> **What to work on**
In the entries below, count the lines that include the word "SONAR" and reply with the number alone.

Supplied information below:

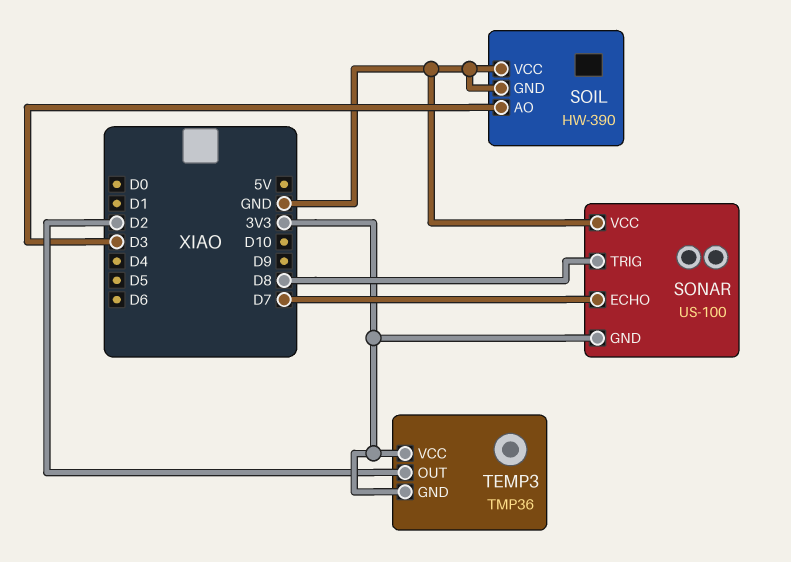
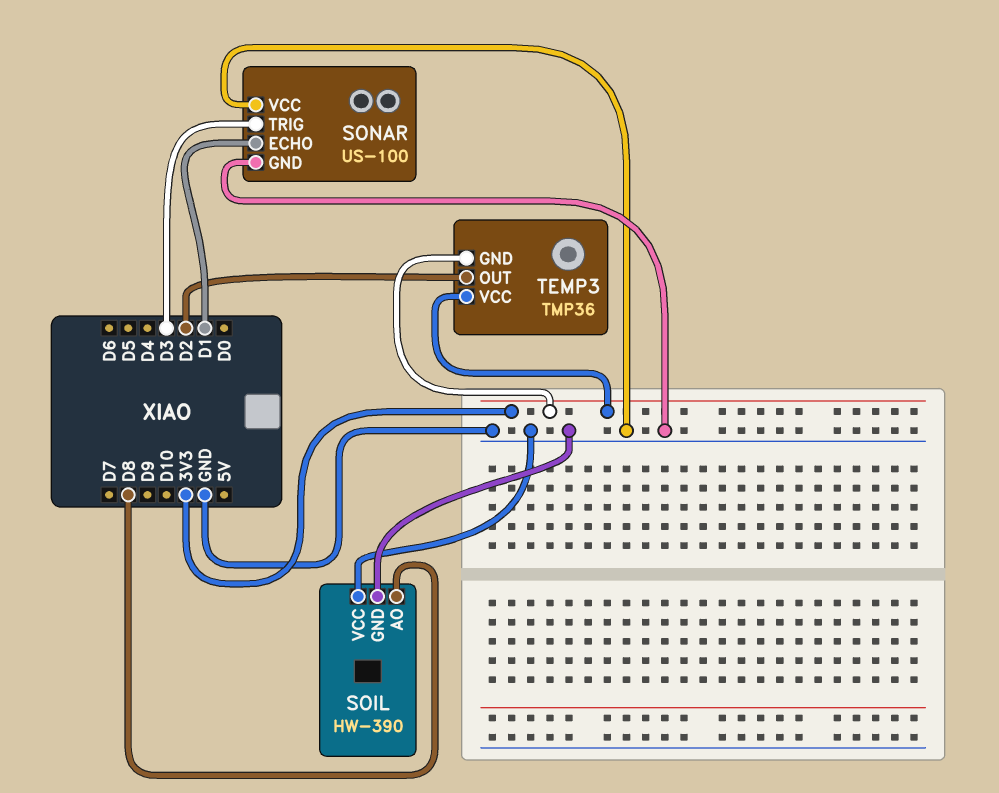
SOIL pin AO: D3 -> D8
SONAR pin ECHO: D7 -> D1
SONAR pin GND: 3V3 -> GND
SONAR pin TRIG: D8 -> D3

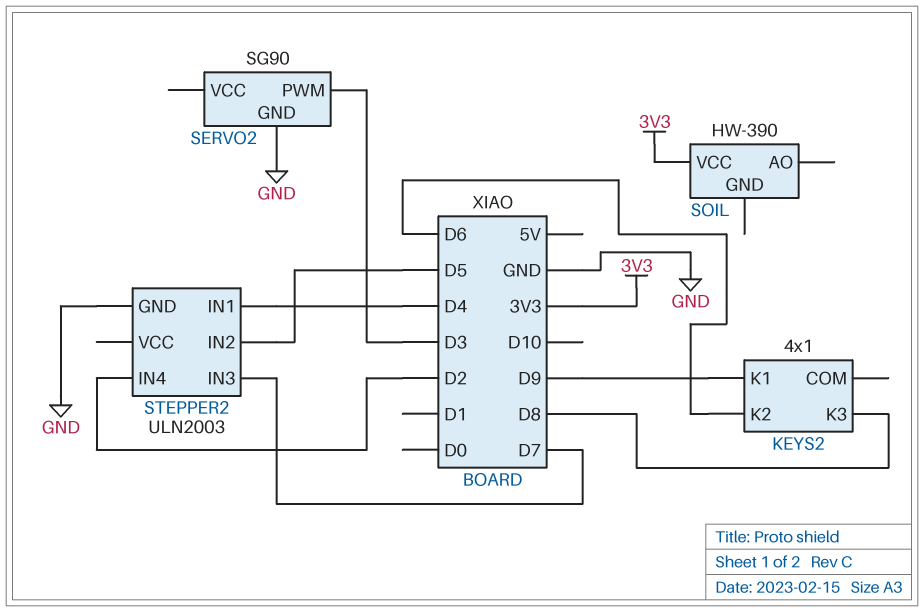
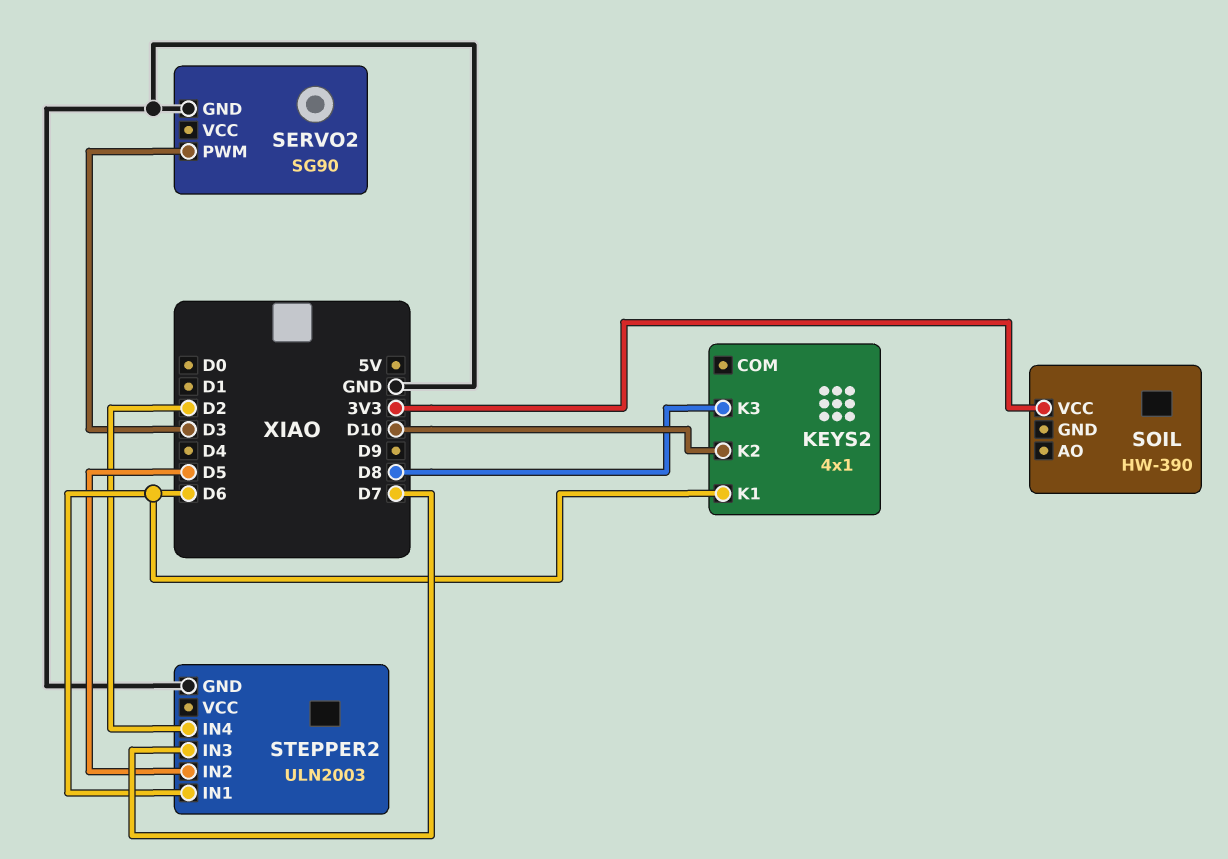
KEYS2 pin K1: D9 -> D6
KEYS2 pin K2: D6 -> D10
STEPPER2 pin IN1: D4 -> D6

End of Supplied information.

> **Answer space**
3